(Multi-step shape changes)
•••••
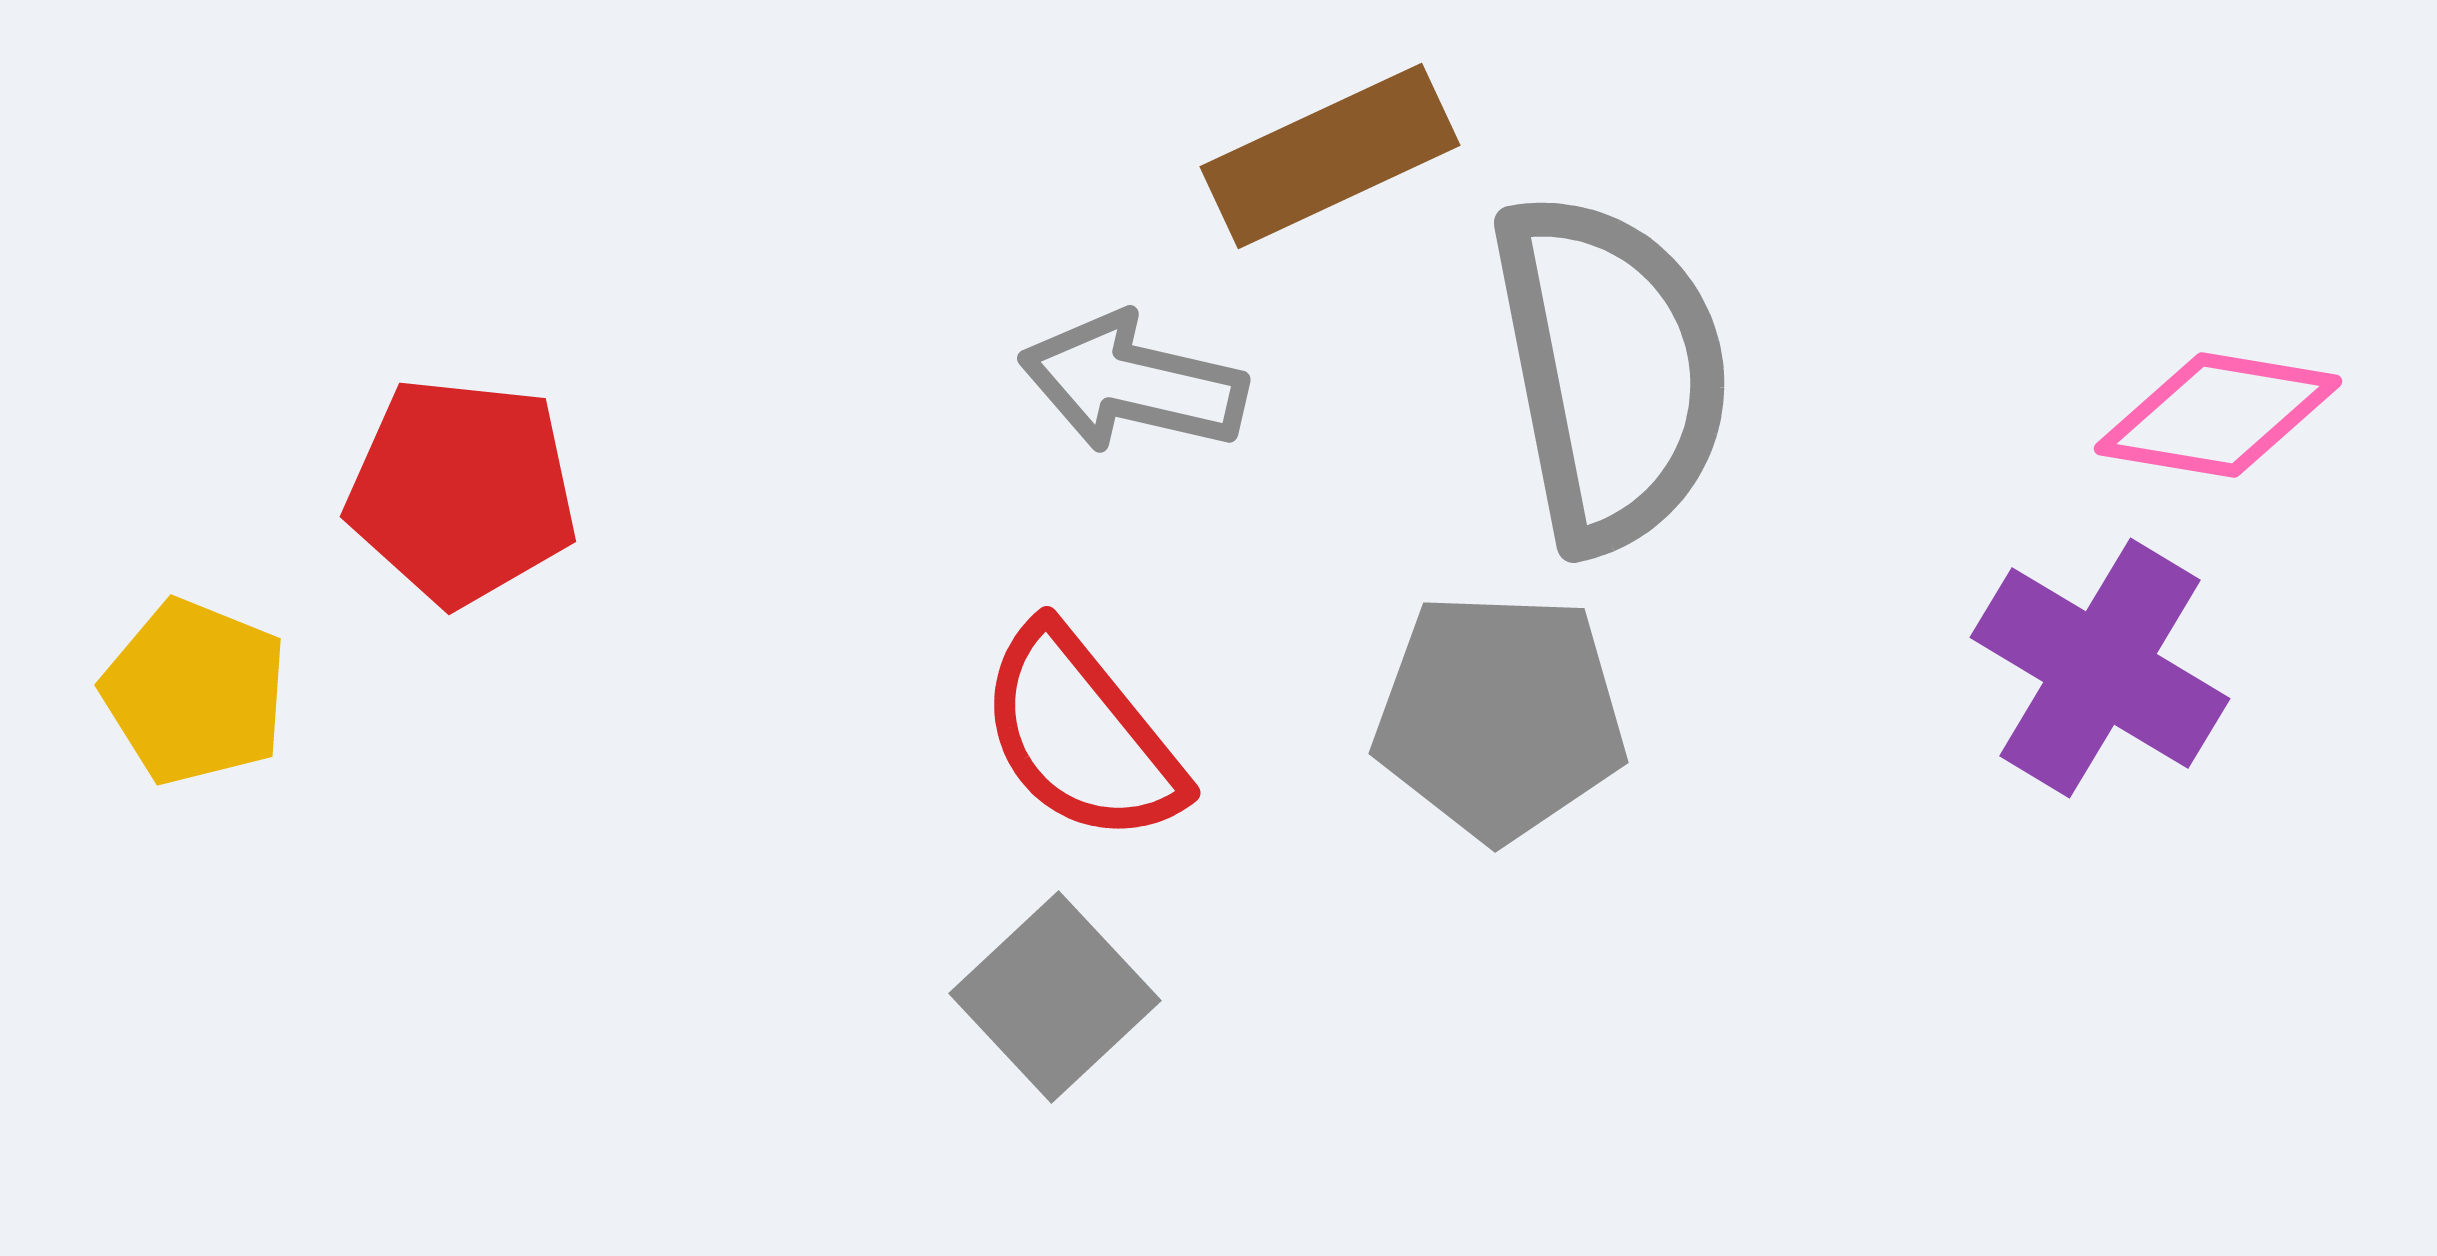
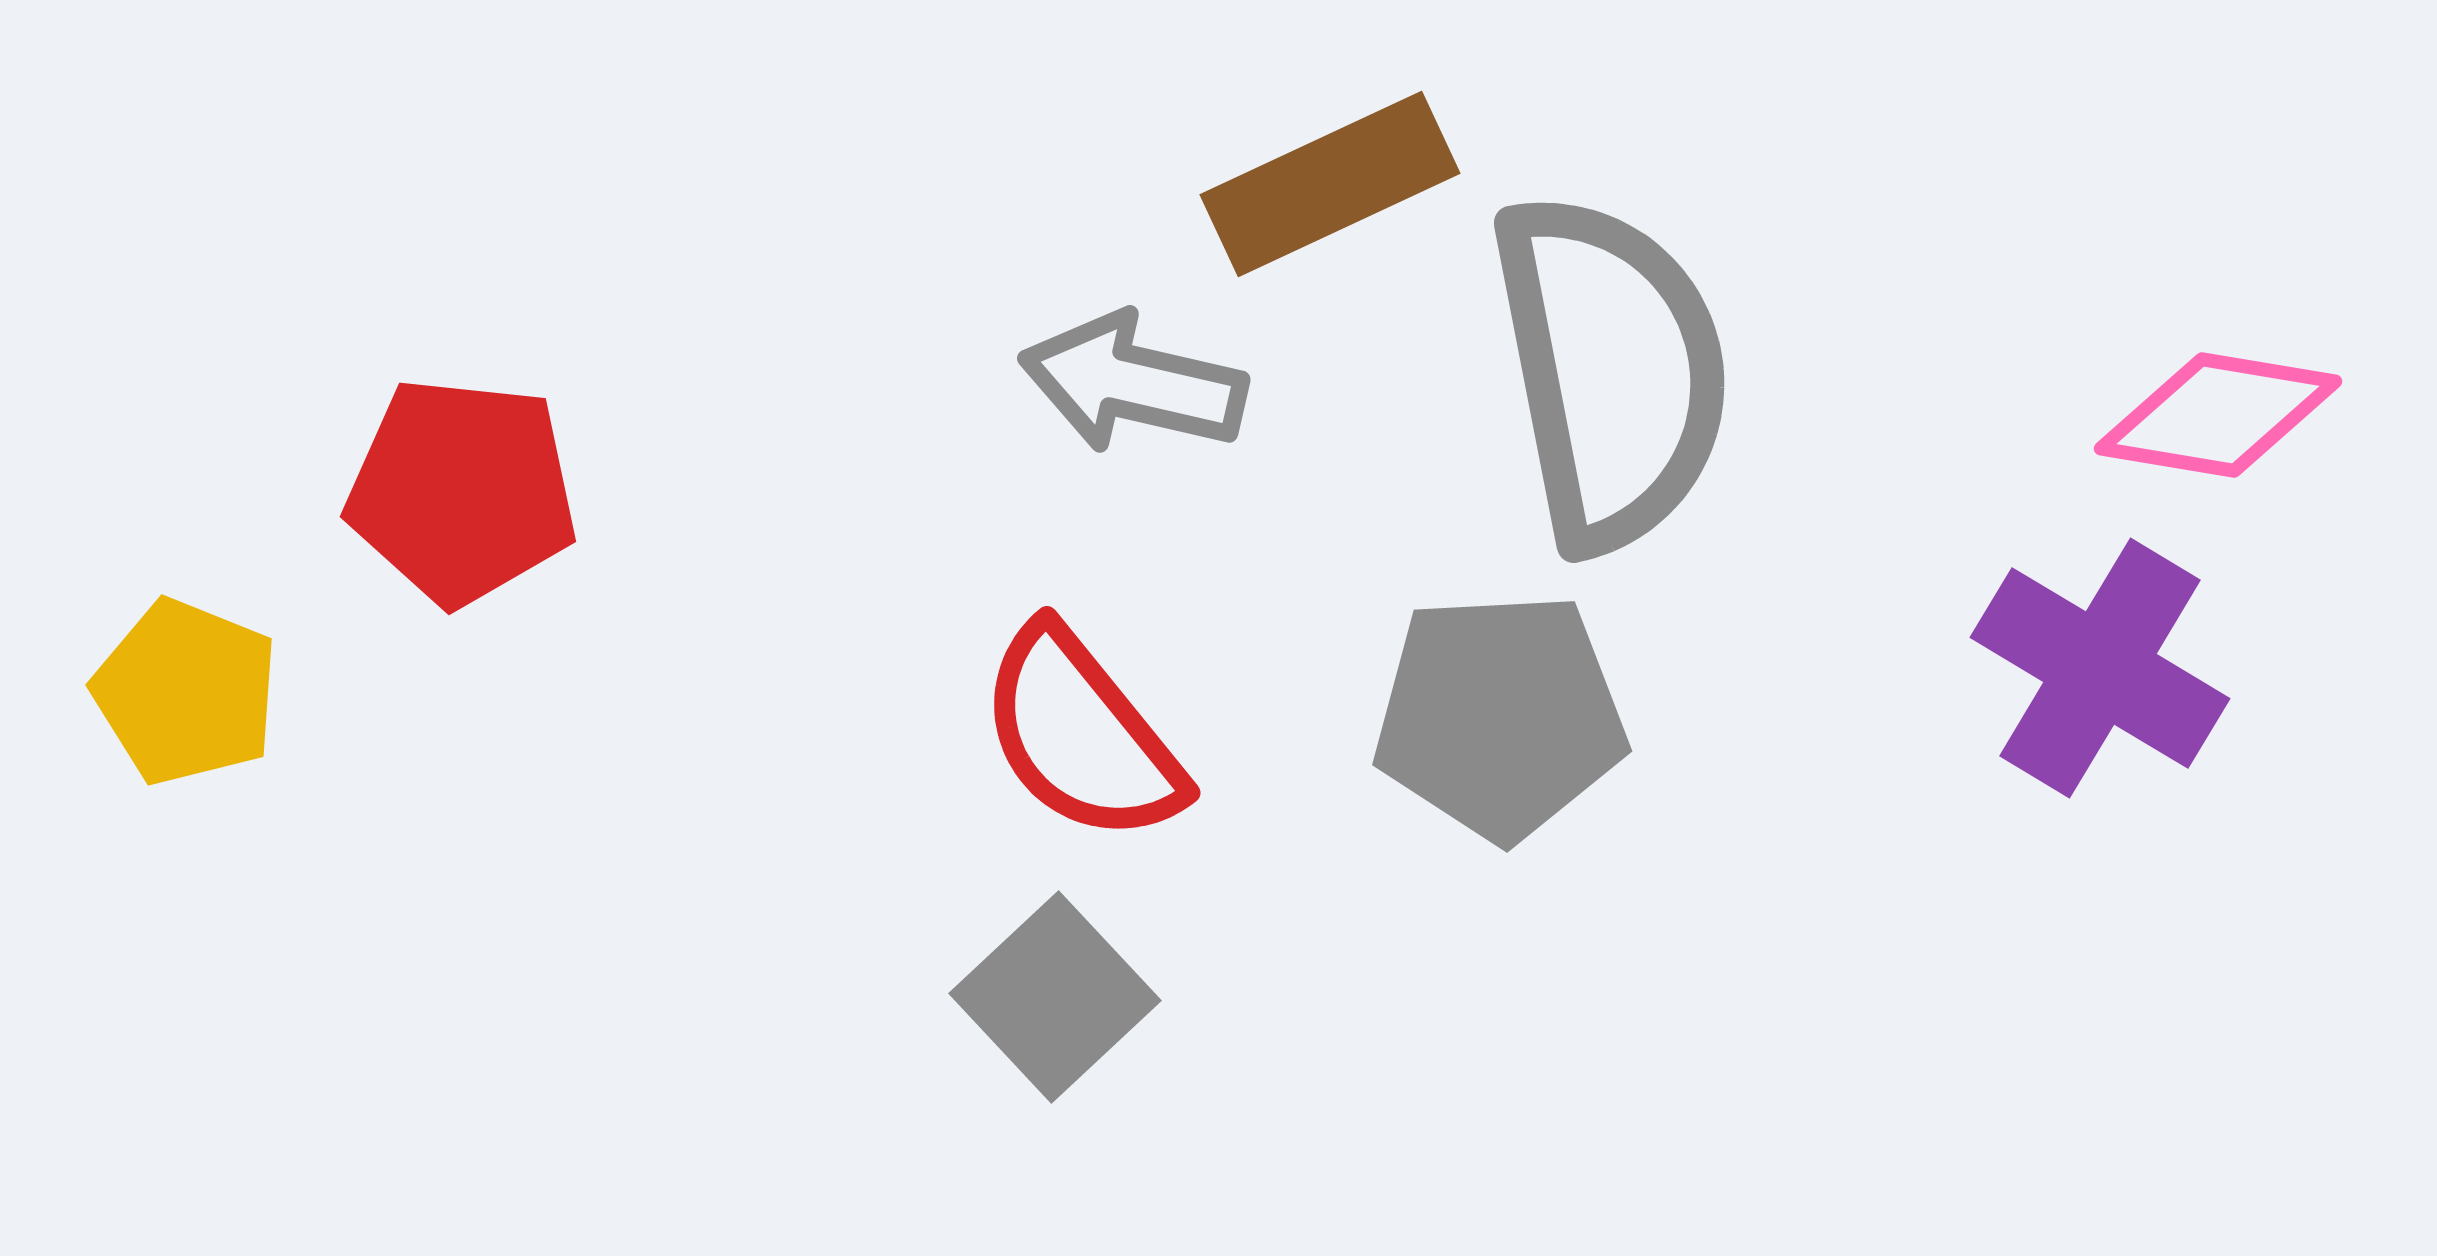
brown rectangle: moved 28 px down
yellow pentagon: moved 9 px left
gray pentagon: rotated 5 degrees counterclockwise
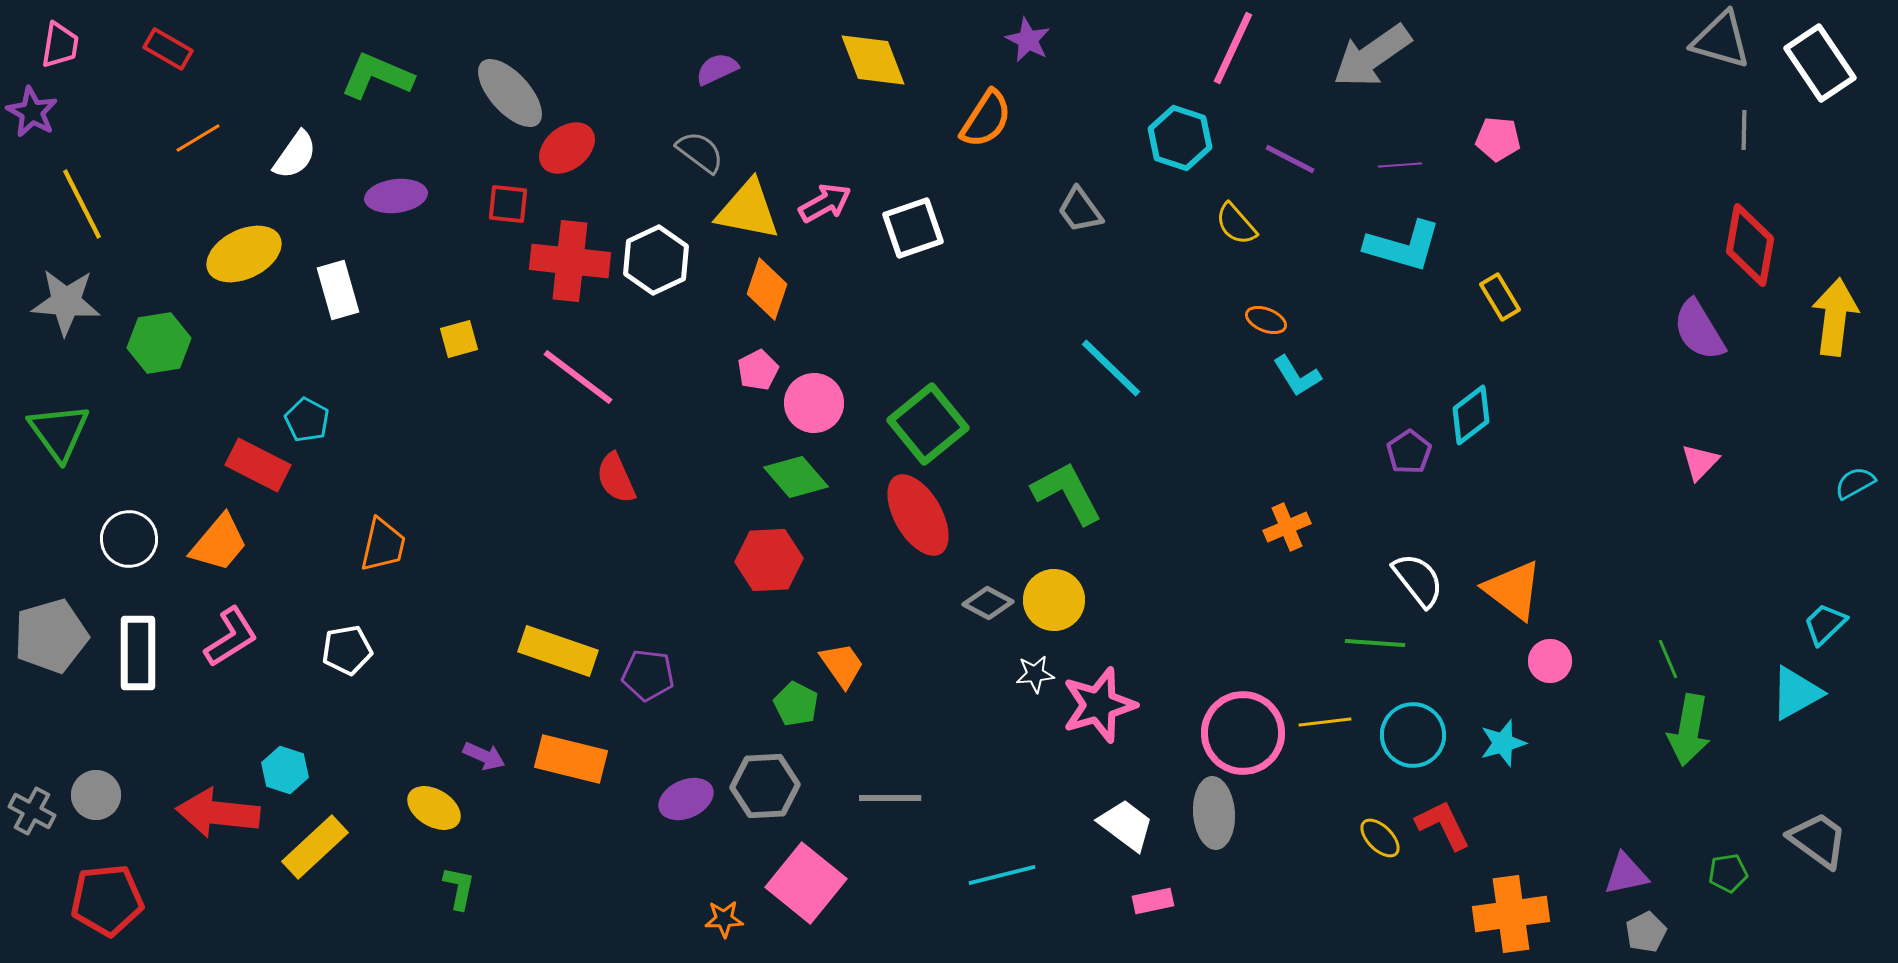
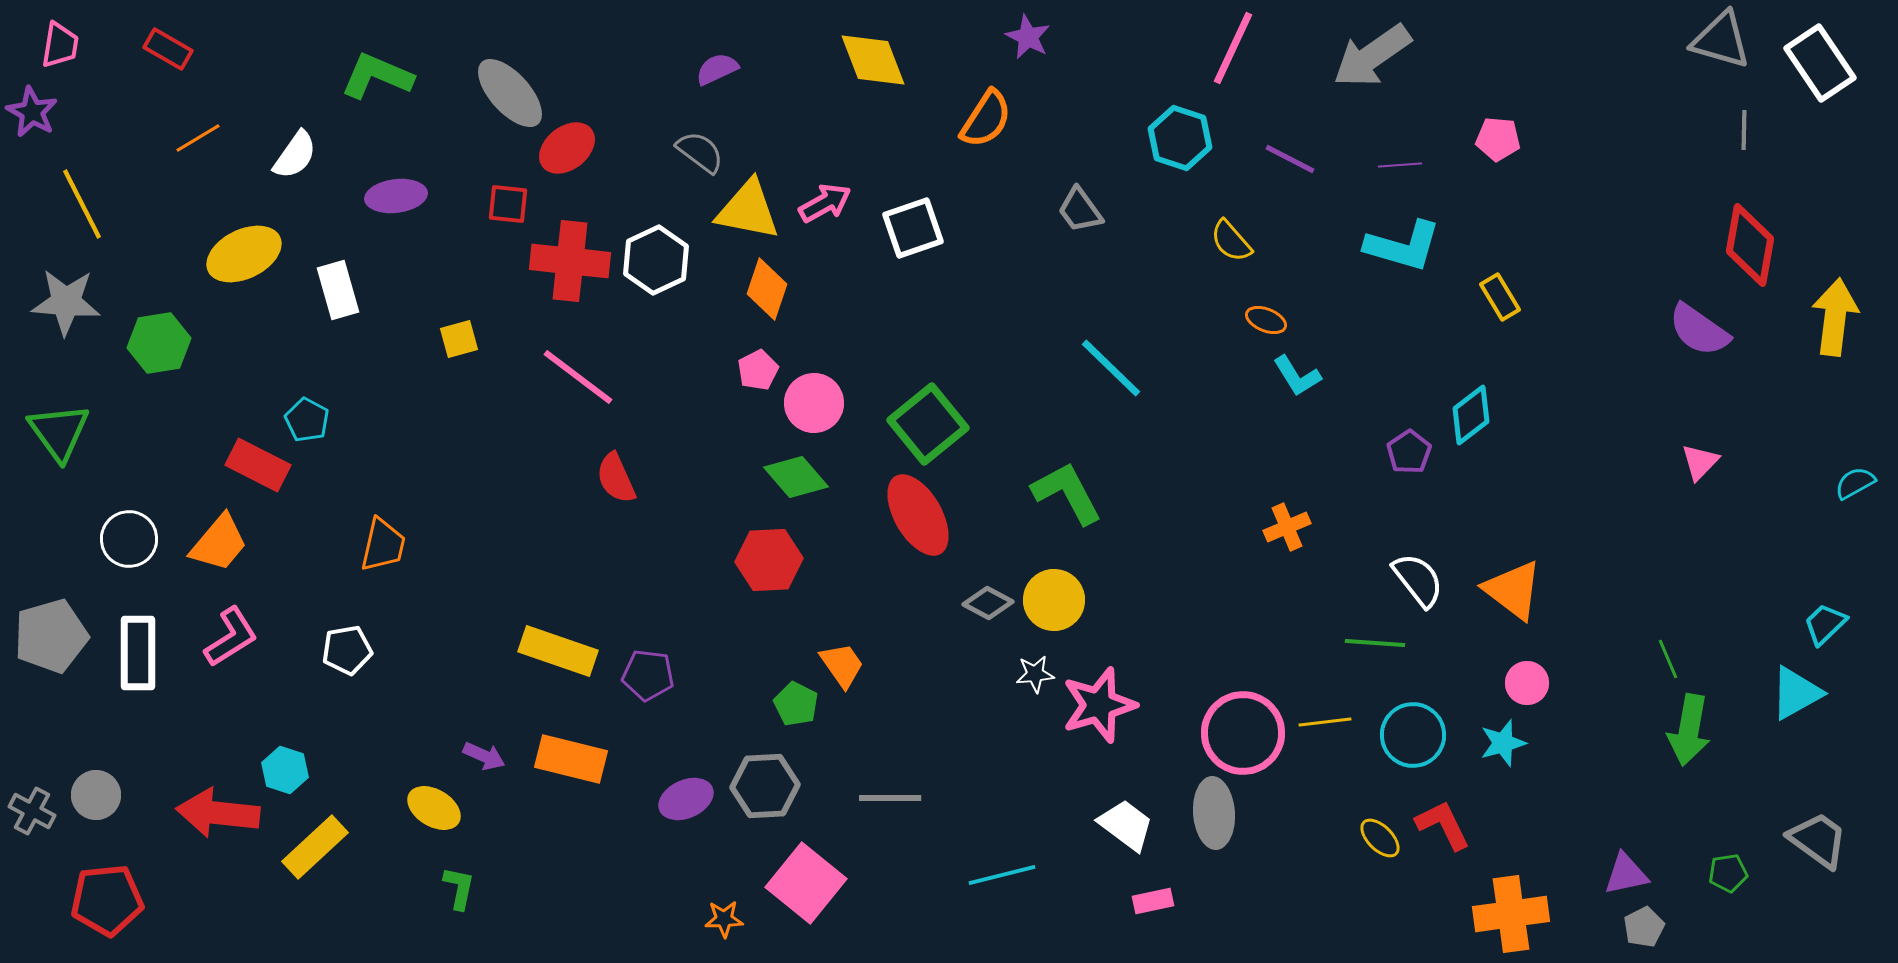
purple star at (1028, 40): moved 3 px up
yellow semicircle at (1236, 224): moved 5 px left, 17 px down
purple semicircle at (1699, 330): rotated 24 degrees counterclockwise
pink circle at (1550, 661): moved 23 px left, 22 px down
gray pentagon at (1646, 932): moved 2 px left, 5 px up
•••••
[EXERCISE DIRECTIONS]: Every line from the one containing "yellow semicircle at" through the final line of the data above is to be restated word for word, and nothing more.

[FINISHED EXERCISE]:
yellow semicircle at (1236, 224): moved 5 px left, 17 px down
purple semicircle at (1699, 330): rotated 24 degrees counterclockwise
pink circle at (1550, 661): moved 23 px left, 22 px down
gray pentagon at (1646, 932): moved 2 px left, 5 px up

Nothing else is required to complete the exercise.